TASK DETAILS:
Each record below is to be set down again precisely.

DATA FOR THIS EXERCISE:
# # # # #
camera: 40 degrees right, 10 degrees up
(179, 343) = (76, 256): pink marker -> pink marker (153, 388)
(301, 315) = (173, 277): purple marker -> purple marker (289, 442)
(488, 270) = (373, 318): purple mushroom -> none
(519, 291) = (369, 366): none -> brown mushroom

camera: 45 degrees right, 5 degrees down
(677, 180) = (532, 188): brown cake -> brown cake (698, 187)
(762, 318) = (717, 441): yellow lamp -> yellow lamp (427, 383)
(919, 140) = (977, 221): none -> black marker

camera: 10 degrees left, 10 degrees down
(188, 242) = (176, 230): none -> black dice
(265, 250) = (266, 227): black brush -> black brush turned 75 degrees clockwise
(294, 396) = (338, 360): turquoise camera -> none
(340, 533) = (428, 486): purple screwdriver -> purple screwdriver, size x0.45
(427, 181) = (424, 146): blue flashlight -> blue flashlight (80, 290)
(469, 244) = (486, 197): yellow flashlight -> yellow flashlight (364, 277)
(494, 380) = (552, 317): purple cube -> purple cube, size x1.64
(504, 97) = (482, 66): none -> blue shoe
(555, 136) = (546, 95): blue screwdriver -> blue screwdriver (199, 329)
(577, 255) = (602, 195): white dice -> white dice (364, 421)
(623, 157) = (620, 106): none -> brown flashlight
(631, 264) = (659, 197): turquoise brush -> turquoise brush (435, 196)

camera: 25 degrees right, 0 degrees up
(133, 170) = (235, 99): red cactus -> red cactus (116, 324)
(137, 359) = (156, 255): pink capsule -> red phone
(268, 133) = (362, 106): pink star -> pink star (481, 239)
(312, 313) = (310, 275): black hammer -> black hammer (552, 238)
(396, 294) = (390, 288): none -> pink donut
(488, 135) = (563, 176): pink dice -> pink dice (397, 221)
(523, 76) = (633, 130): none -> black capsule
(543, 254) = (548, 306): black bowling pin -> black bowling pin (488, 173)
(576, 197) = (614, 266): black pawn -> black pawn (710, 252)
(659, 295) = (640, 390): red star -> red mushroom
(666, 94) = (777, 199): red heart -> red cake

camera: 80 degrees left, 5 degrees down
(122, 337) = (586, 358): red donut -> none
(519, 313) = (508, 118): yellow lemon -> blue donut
# # # # #
RESULT OF THE EXERCISE:
camera: 40 degrees right, 10 degrees up
(179, 343) = (76, 256): pink marker -> pink marker (153, 388)
(301, 315) = (173, 277): purple marker -> purple marker (289, 442)
(488, 270) = (373, 318): purple mushroom -> none
(519, 291) = (369, 366): none -> brown mushroom

camera: 45 degrees right, 5 degrees down
(677, 180) = (532, 188): brown cake -> brown cake (698, 187)
(762, 318) = (717, 441): yellow lamp -> yellow lamp (427, 383)
(919, 140) = (977, 221): none -> black marker

camera: 10 degrees left, 10 degrees down
(188, 242) = (176, 230): none -> black dice
(265, 250) = (266, 227): black brush -> black brush turned 75 degrees clockwise
(294, 396) = (338, 360): turquoise camera -> none
(340, 533) = (428, 486): purple screwdriver -> purple screwdriver, size x0.45
(427, 181) = (424, 146): blue flashlight -> blue flashlight (80, 290)
(469, 244) = (486, 197): yellow flashlight -> yellow flashlight (364, 277)
(494, 380) = (552, 317): purple cube -> purple cube, size x1.64
(504, 97) = (482, 66): none -> blue shoe
(555, 136) = (546, 95): blue screwdriver -> blue screwdriver (199, 329)
(577, 255) = (602, 195): white dice -> white dice (364, 421)
(623, 157) = (620, 106): none -> brown flashlight
(631, 264) = (659, 197): turquoise brush -> turquoise brush (435, 196)

camera: 25 degrees right, 0 degrees up
(133, 170) = (235, 99): red cactus -> red cactus (116, 324)
(137, 359) = (156, 255): pink capsule -> red phone
(268, 133) = (362, 106): pink star -> pink star (481, 239)
(312, 313) = (310, 275): black hammer -> black hammer (552, 238)
(396, 294) = (390, 288): none -> pink donut
(488, 135) = (563, 176): pink dice -> pink dice (397, 221)
(523, 76) = (633, 130): none -> black capsule
(543, 254) = (548, 306): black bowling pin -> black bowling pin (488, 173)
(576, 197) = (614, 266): black pawn -> black pawn (710, 252)
(659, 295) = (640, 390): red star -> red mushroom
(666, 94) = (777, 199): red heart -> red cake

camera: 80 degrees left, 5 degrees down
(122, 337) = (586, 358): red donut -> none
(519, 313) = (508, 118): yellow lemon -> blue donut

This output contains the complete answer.